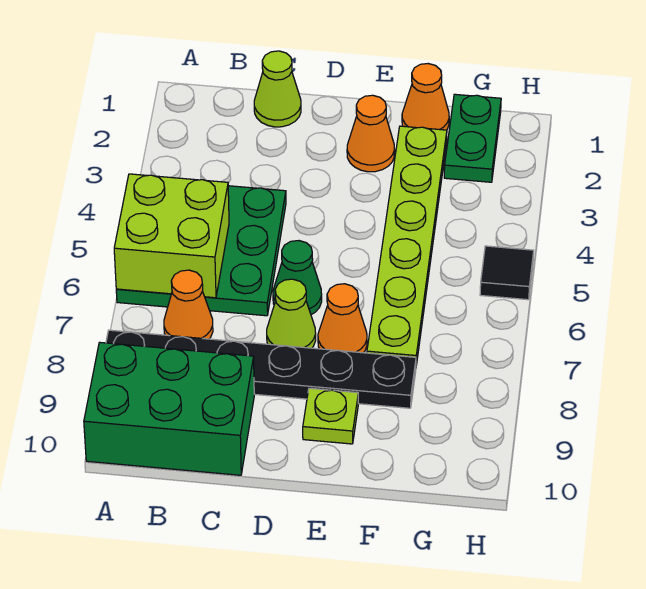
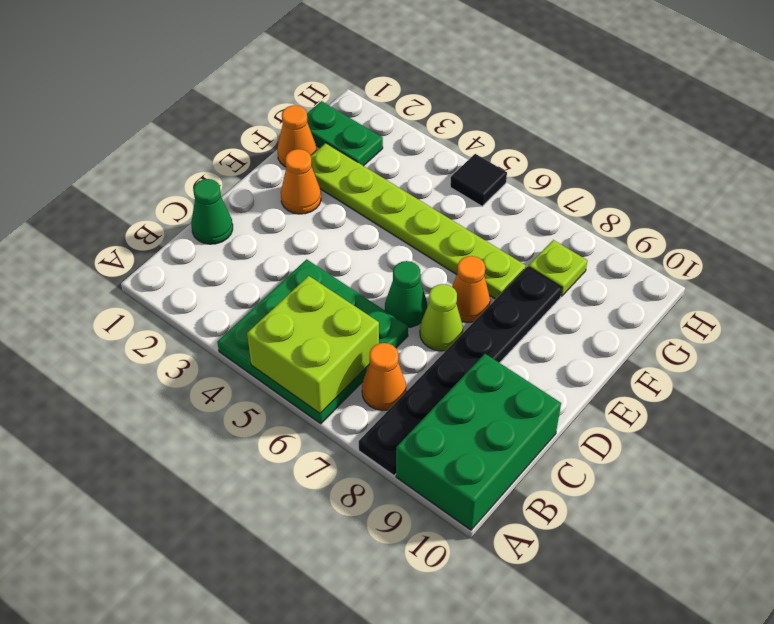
lime cone C1 level 1 -> green cone C1 level 1
lime plate E9 level 1 -> lime plate G8 level 1

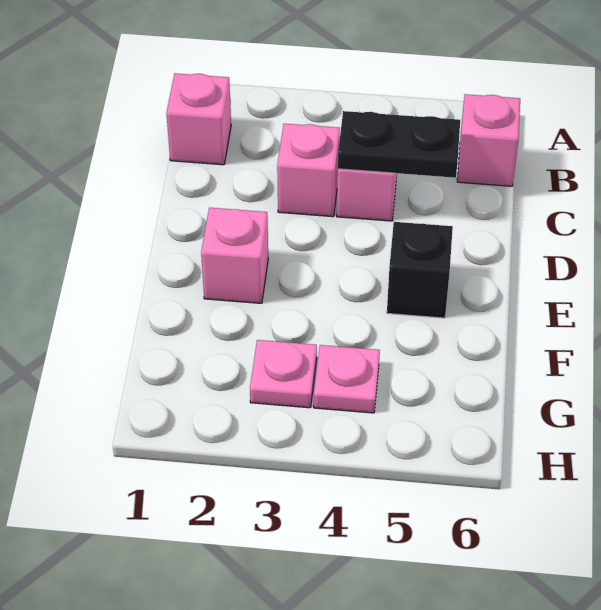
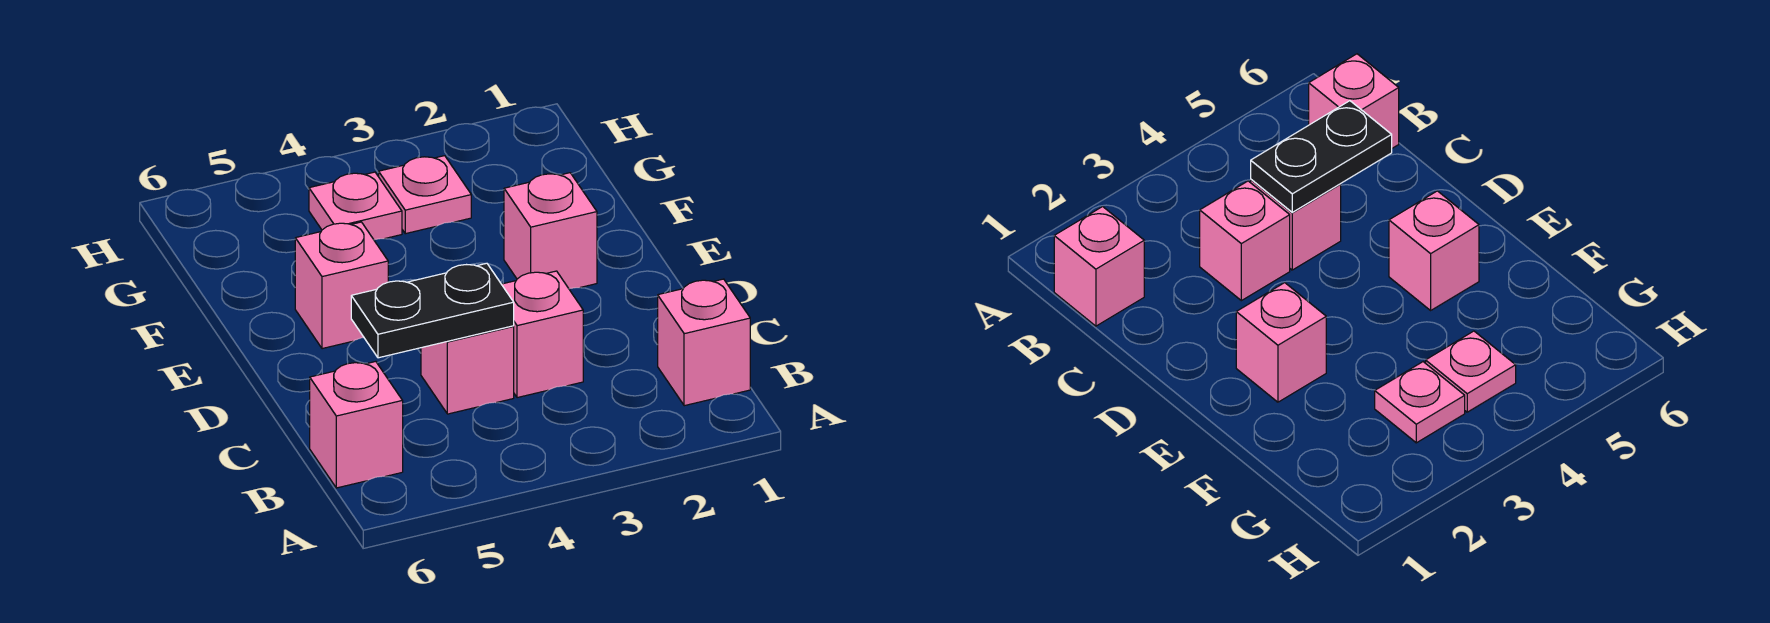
black brick E5 level 1 -> pink brick E5 level 1

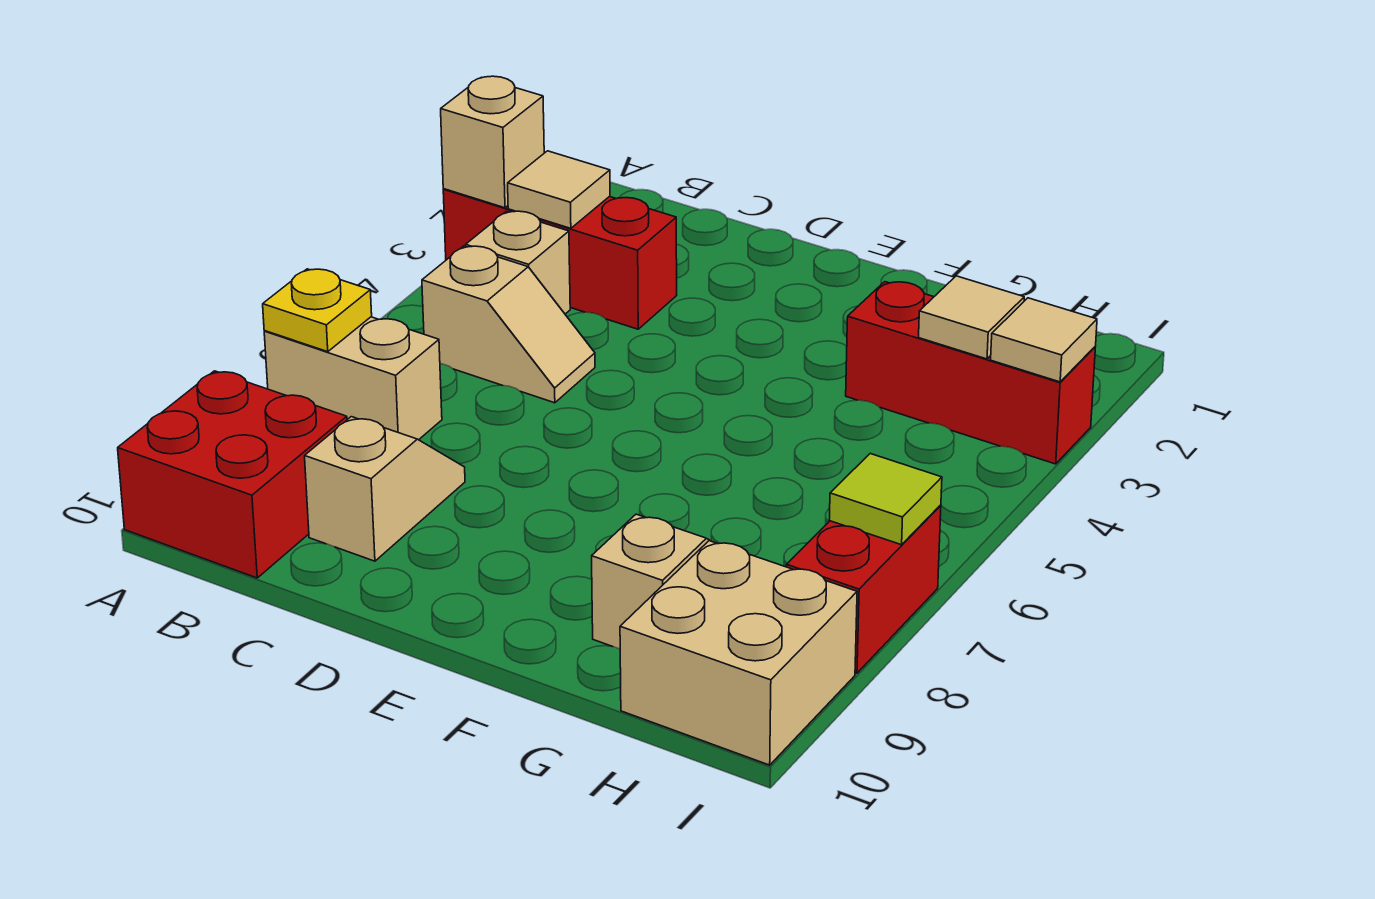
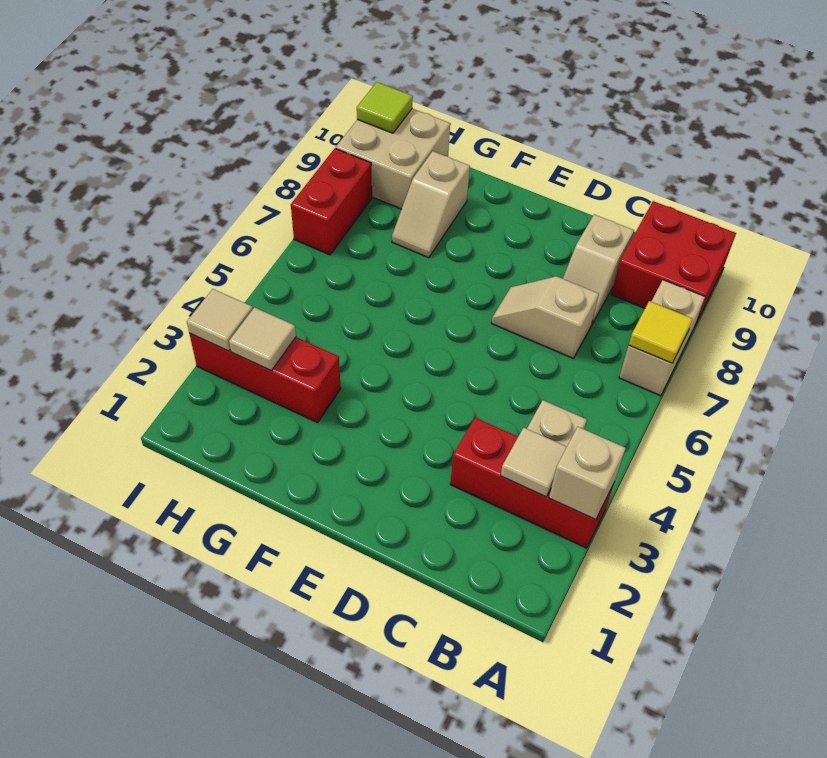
tan brick A7:B7 level 1 -> tan brick A7:A8 level 1
yellow plate A7 level 2 -> yellow tile A7 level 2
tan slope B5:C5 level 1 top B -> tan slope C7:D7 level 1 top C
lime tile I7 level 2 -> lime tile I10 level 2

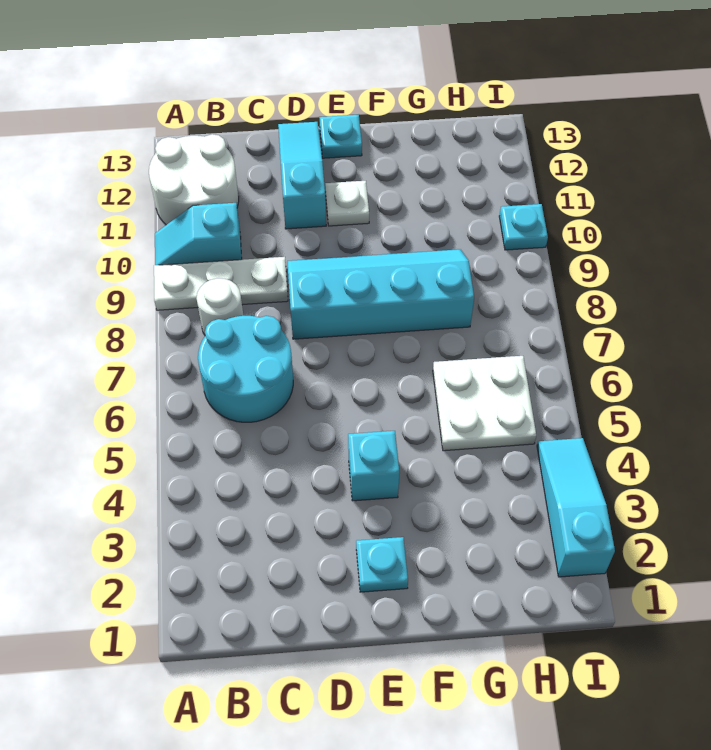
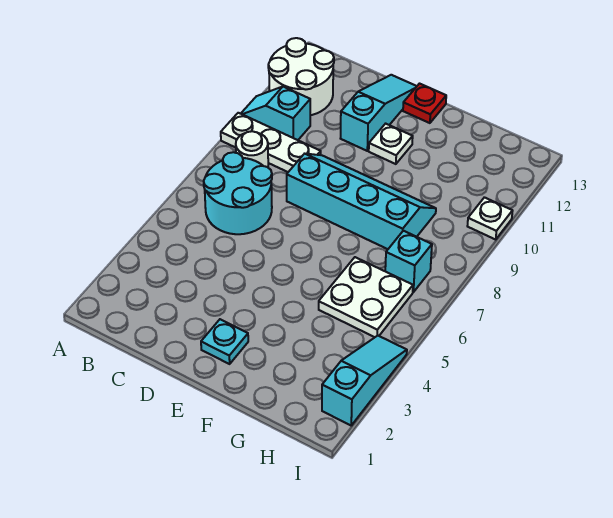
cyan brick E4 level 1 -> cyan brick H7 level 1
cyan plate E13 level 1 -> red plate E13 level 1
cyan plate I10 level 1 -> white plate I10 level 1

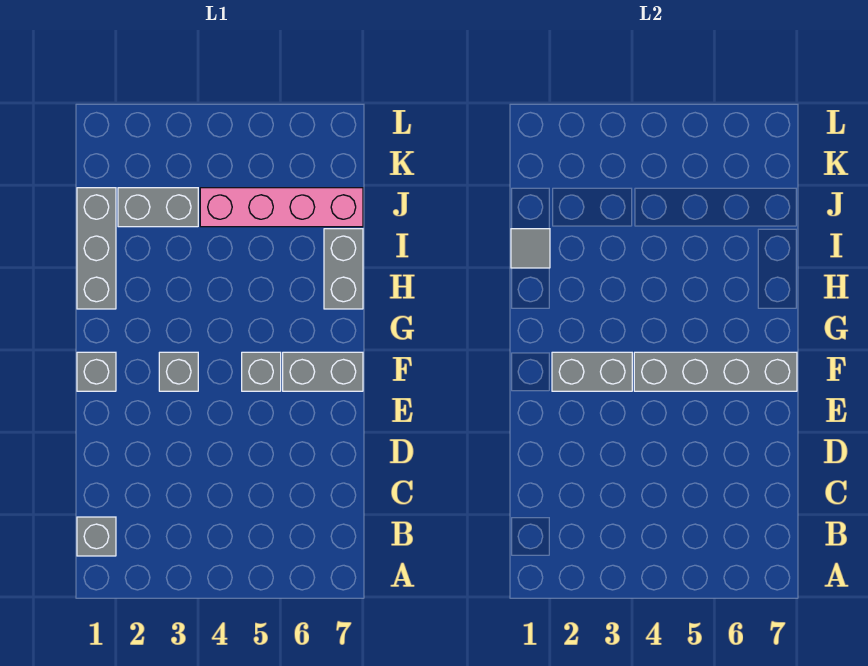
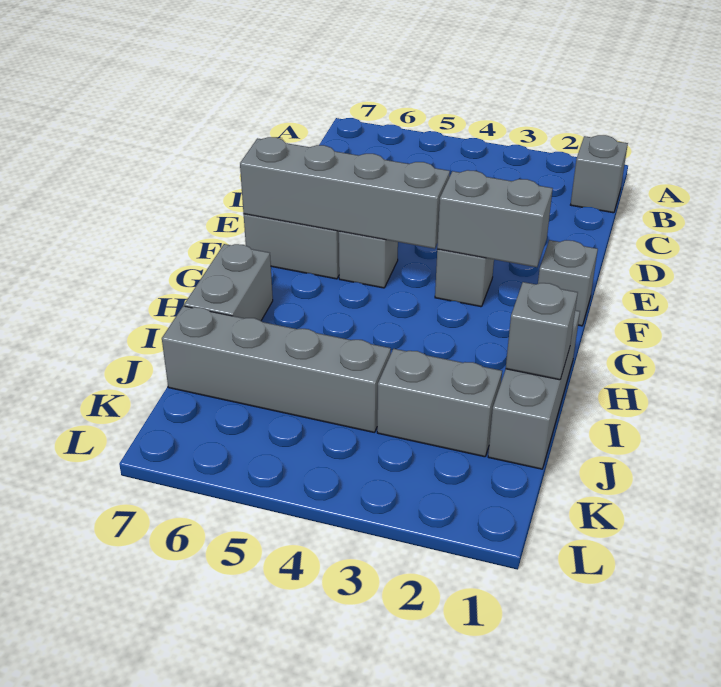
grey tile I1 level 2 -> grey brick I1 level 2
pink brick J4:J7 level 1 -> grey brick J4:J7 level 1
----------------------------------------
### Your task:
Write every line above out again exactly; pictures do not belong in the copy.

### Response for this exercise:
lime cone C1 level 1 -> green cone C1 level 1
lime plate E9 level 1 -> lime plate G8 level 1

black brick E5 level 1 -> pink brick E5 level 1

tan brick A7:B7 level 1 -> tan brick A7:A8 level 1
yellow plate A7 level 2 -> yellow tile A7 level 2
tan slope B5:C5 level 1 top B -> tan slope C7:D7 level 1 top C
lime tile I7 level 2 -> lime tile I10 level 2

cyan brick E4 level 1 -> cyan brick H7 level 1
cyan plate E13 level 1 -> red plate E13 level 1
cyan plate I10 level 1 -> white plate I10 level 1

grey tile I1 level 2 -> grey brick I1 level 2
pink brick J4:J7 level 1 -> grey brick J4:J7 level 1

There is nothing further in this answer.